▶ [THE TASK]
Copy out each line of the entries where the word "none" is present.

▶ [EXERCISE DATA]
((
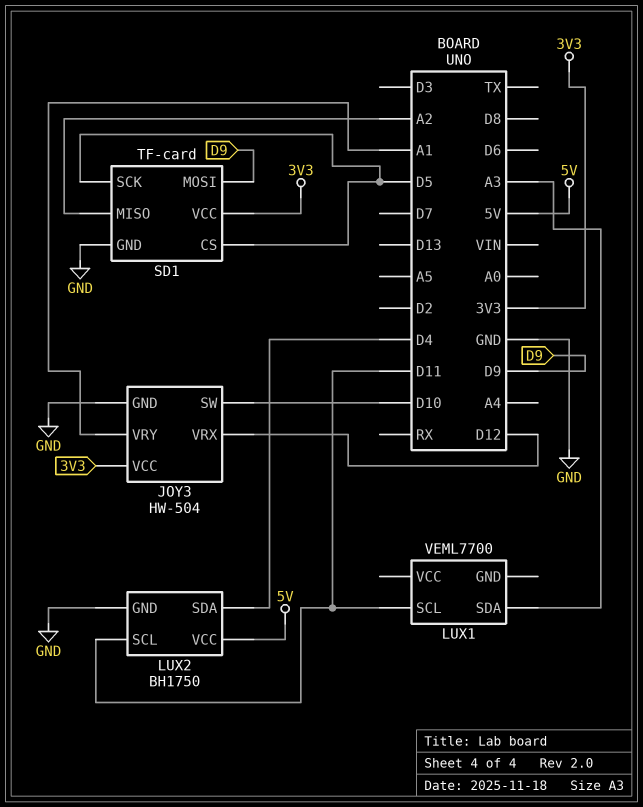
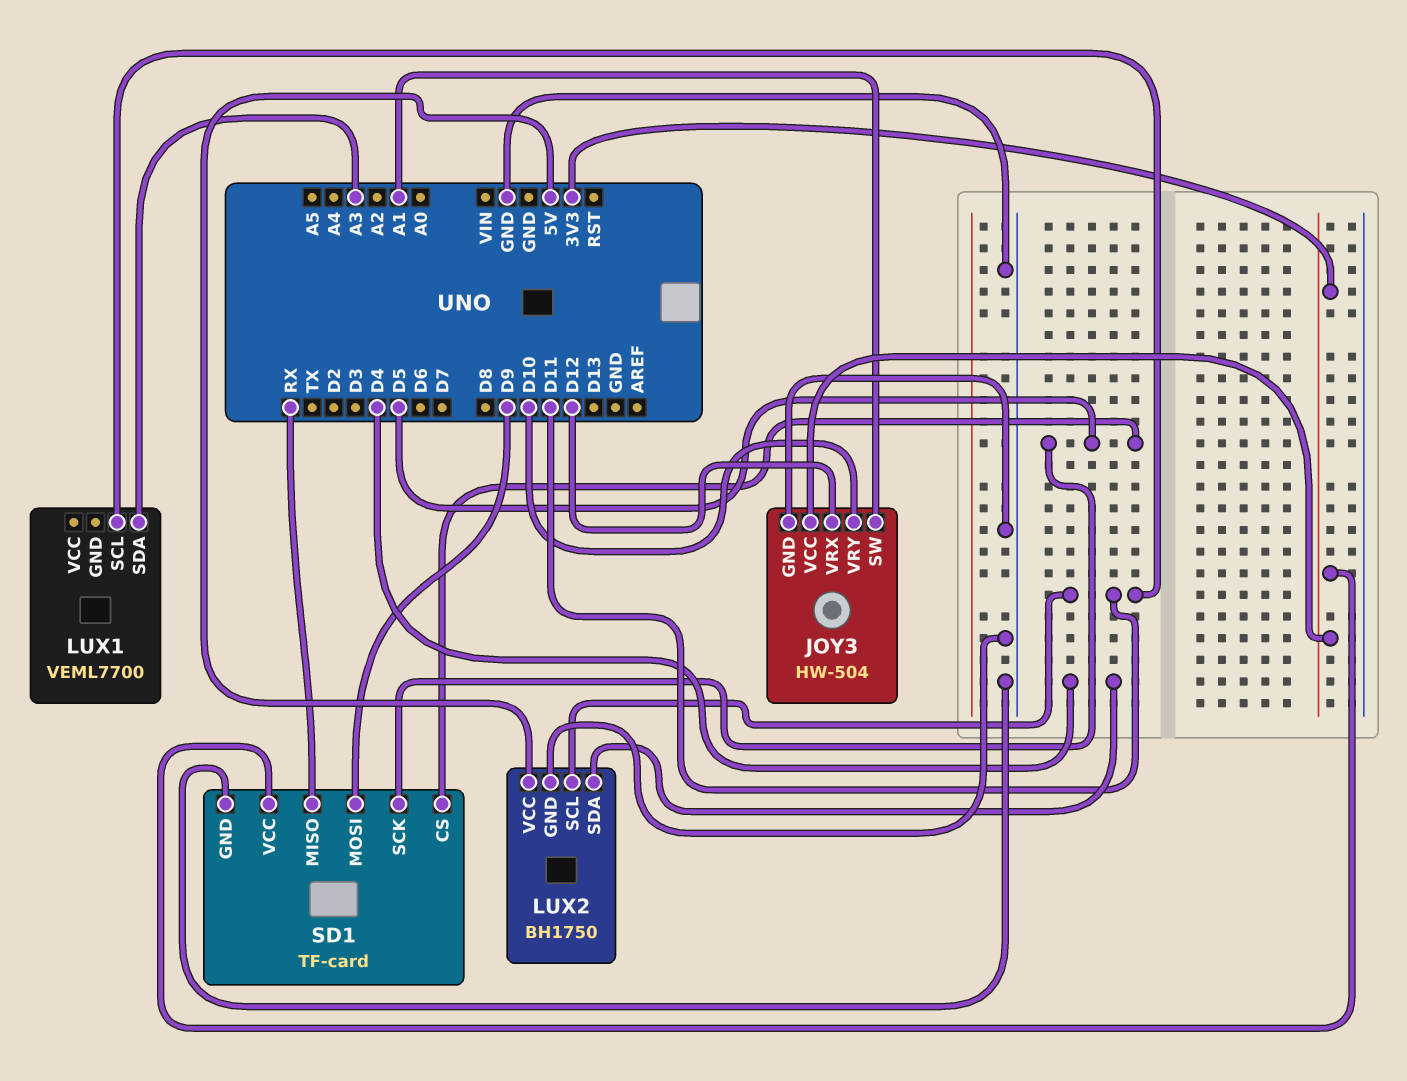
JOY3 pin SW: D10 -> A1
JOY3 pin VRY: A1 -> D10
SD1 pin MISO: A2 -> RX

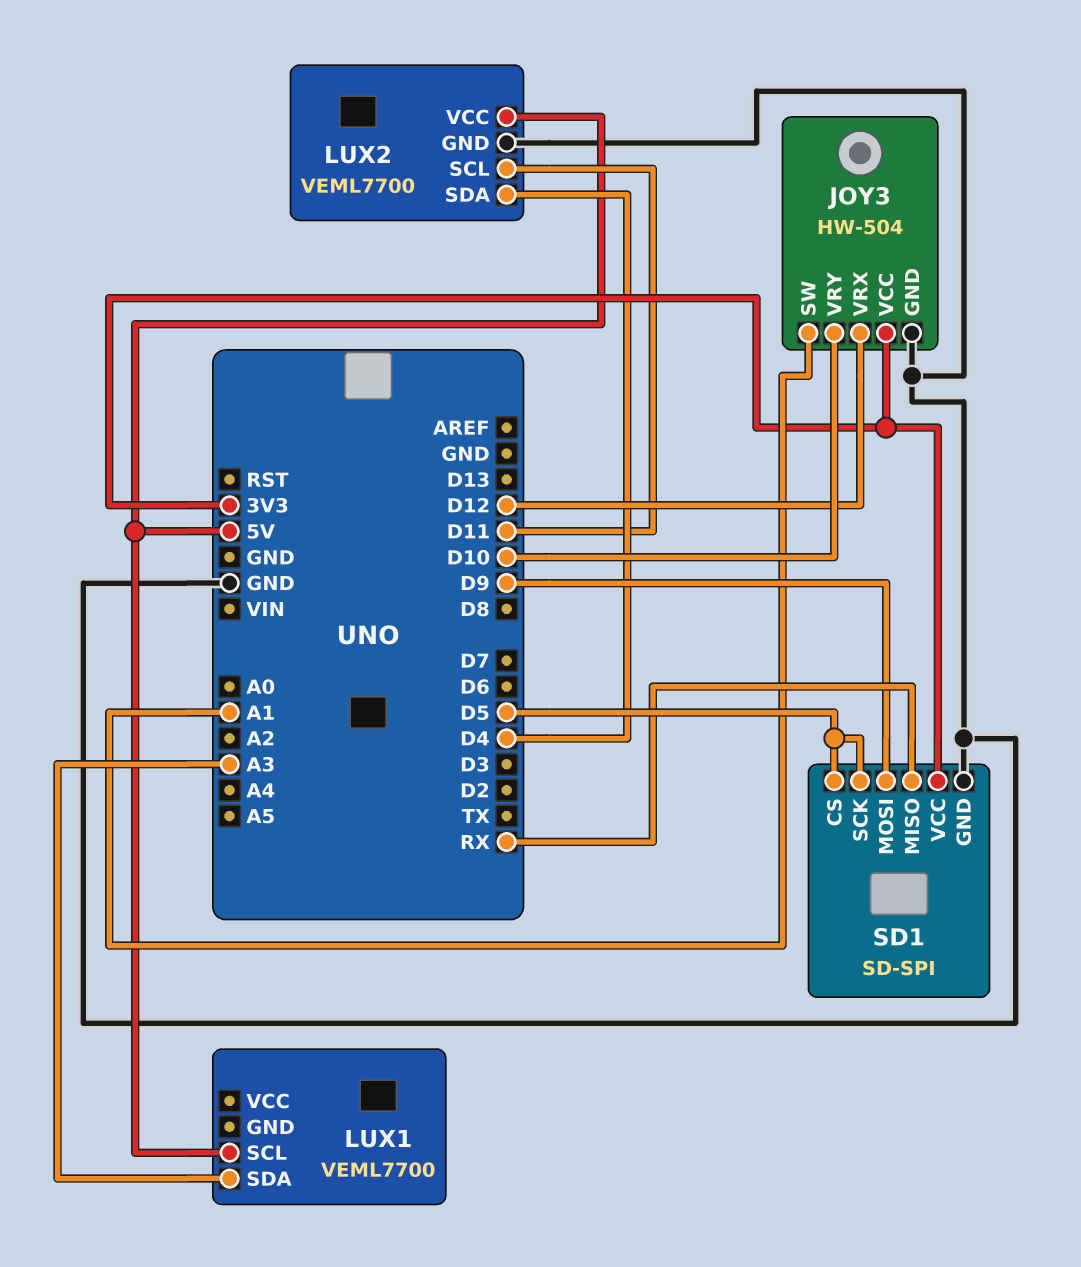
LUX1 pin SCL: D11 -> 5V
LUX2: BH1750 -> VEML7700
SD1: TF-card -> SD-SPI

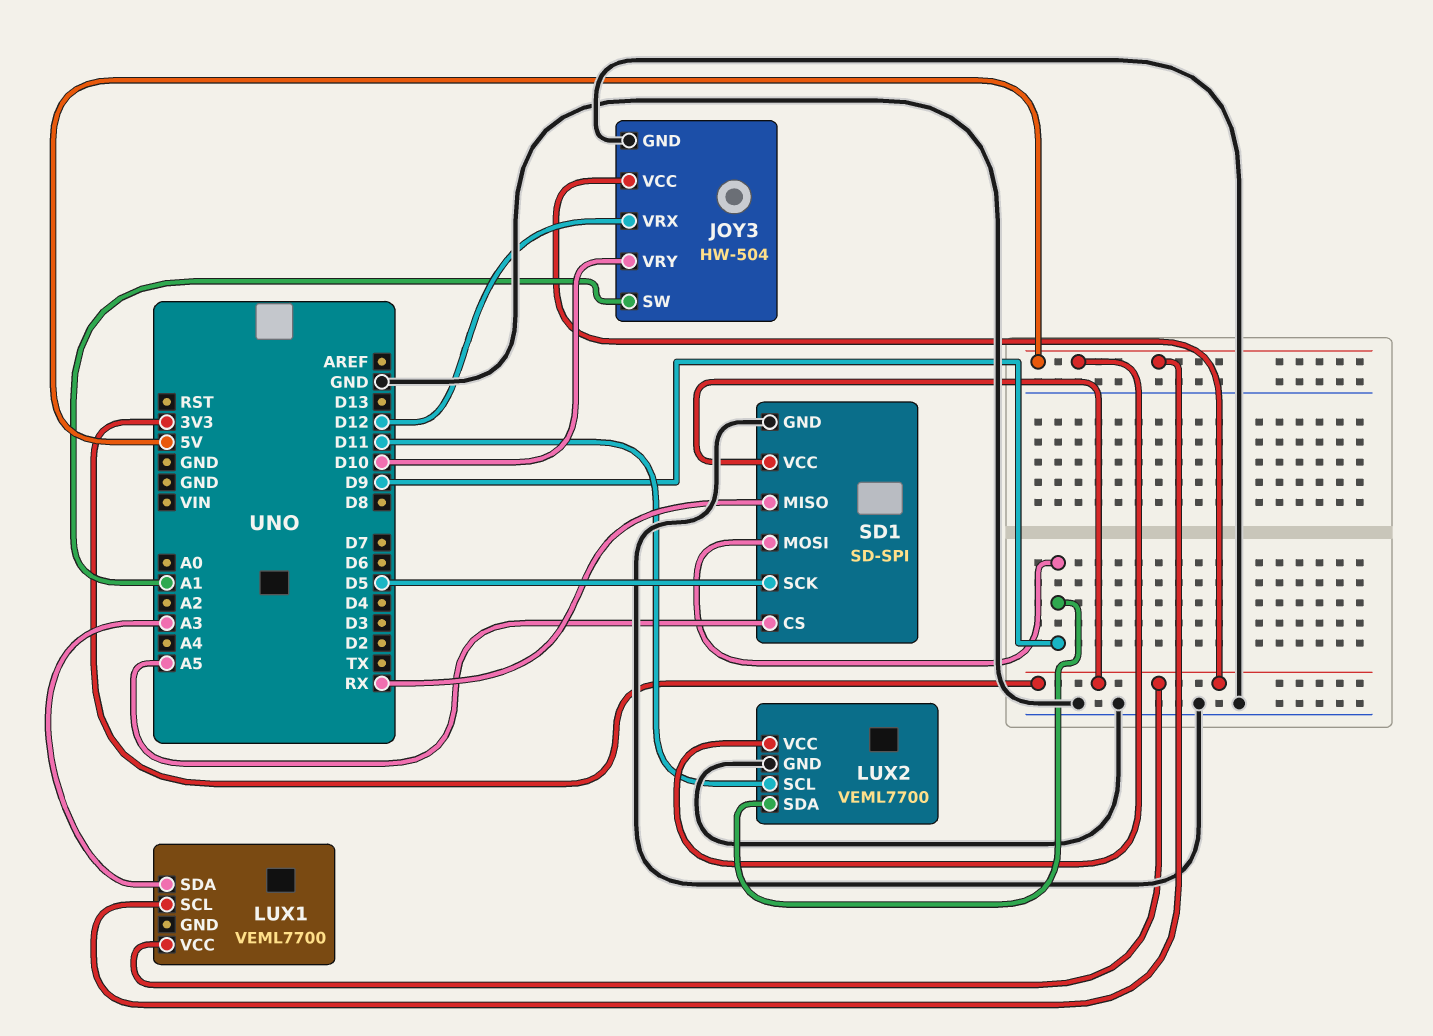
LUX1 pin VCC: none -> 3V3
LUX2 pin SDA: D4 -> D9
SD1 pin CS: D5 -> A5

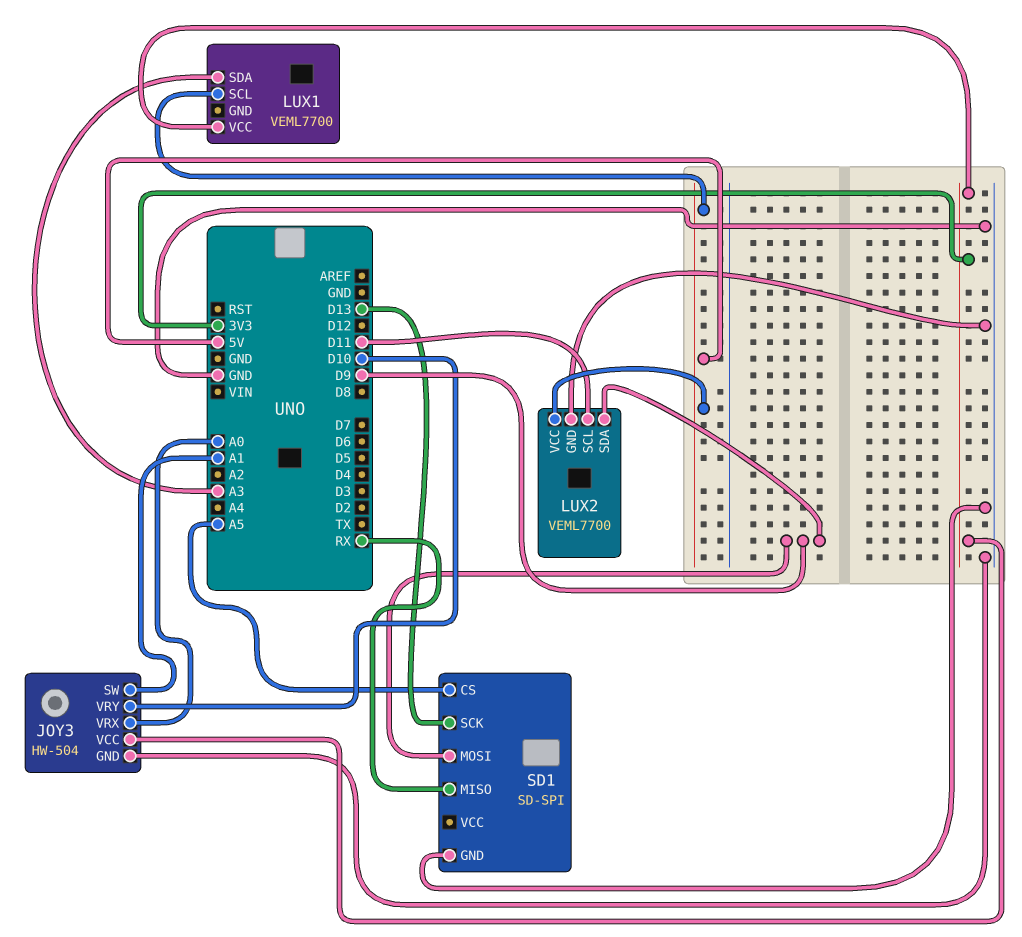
JOY3 pin VRX: D12 -> A0
SD1 pin SCK: D5 -> D13
SD1 pin VCC: 3V3 -> none

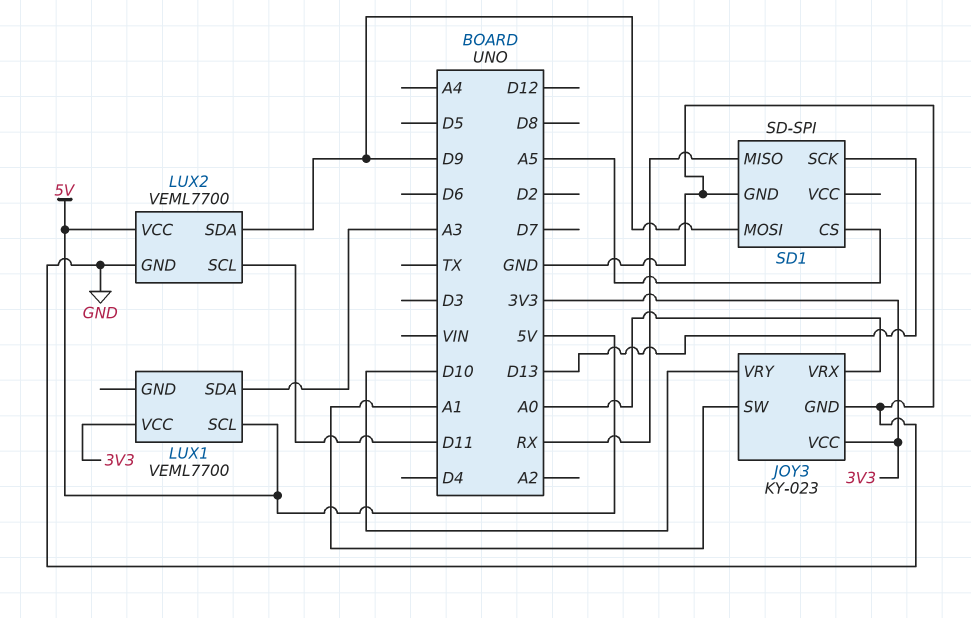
JOY3: HW-504 -> KY-023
))
▶ [OUTPUT BELOW]
LUX1 pin VCC: none -> 3V3
SD1 pin VCC: 3V3 -> none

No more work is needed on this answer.